(SOURCE MATERIAL Opens)

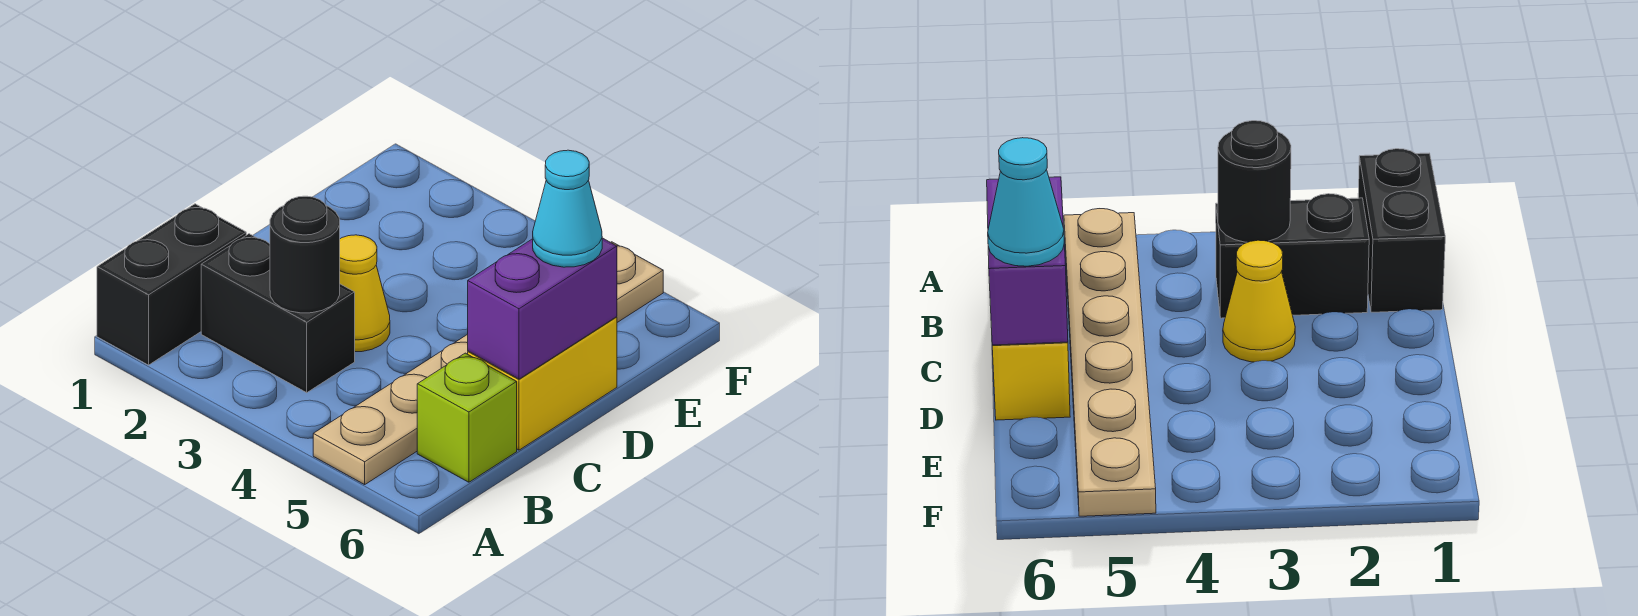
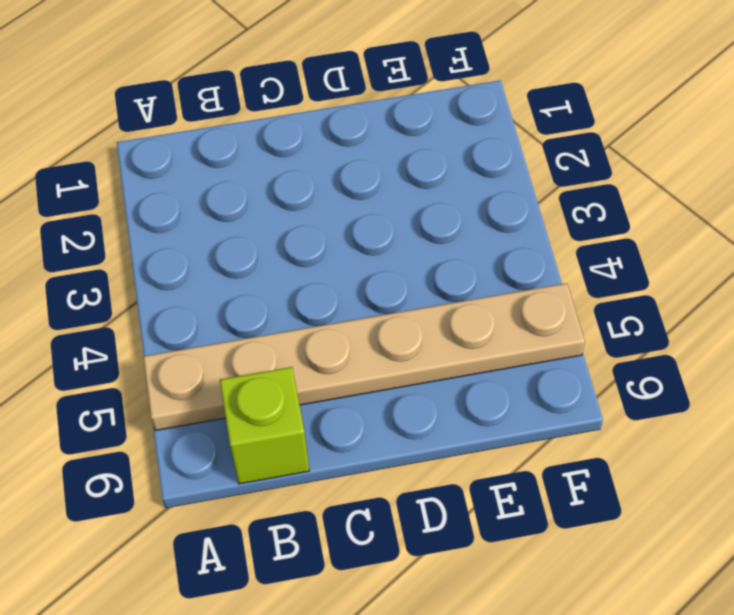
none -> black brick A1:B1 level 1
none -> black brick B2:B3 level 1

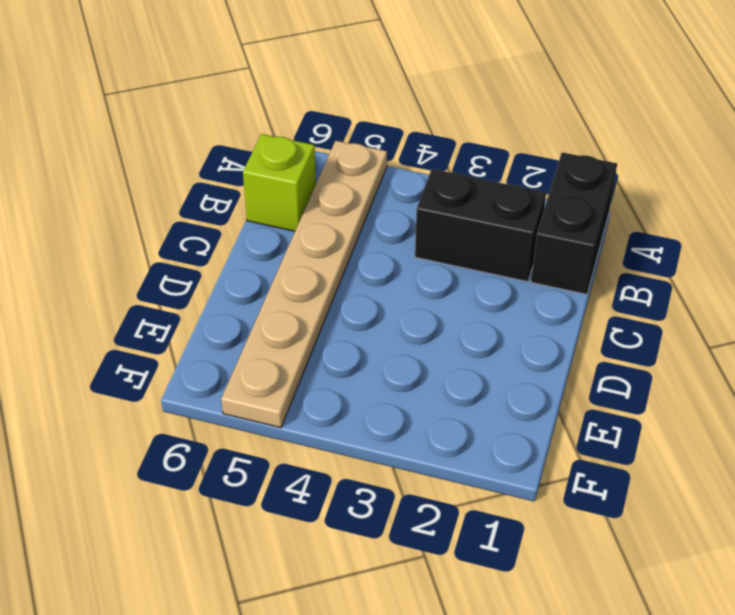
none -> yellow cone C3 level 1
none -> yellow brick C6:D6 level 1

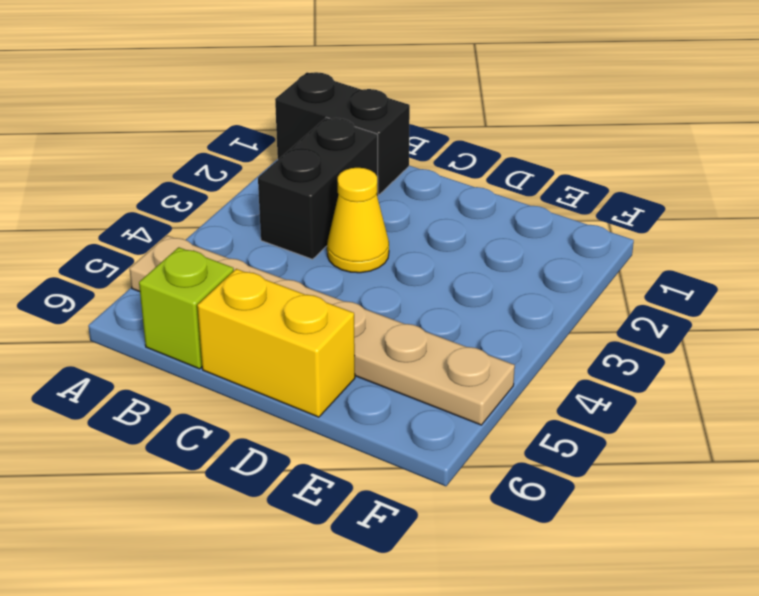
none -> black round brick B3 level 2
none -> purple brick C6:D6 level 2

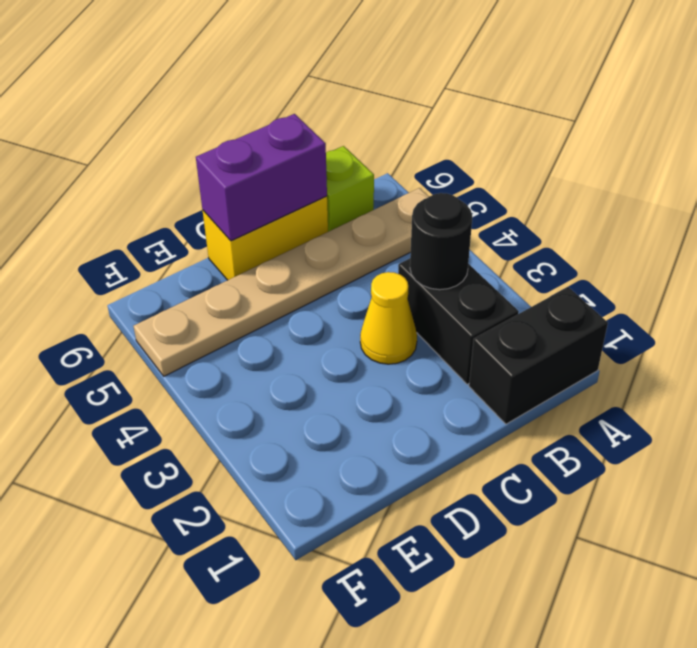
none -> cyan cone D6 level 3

(SOURCE MATERIAL Closes)

## ASSIGNMENT
State the number of lines in the preceding entries that include the word "black". Provide nothing else.

## ANSWER AREA
3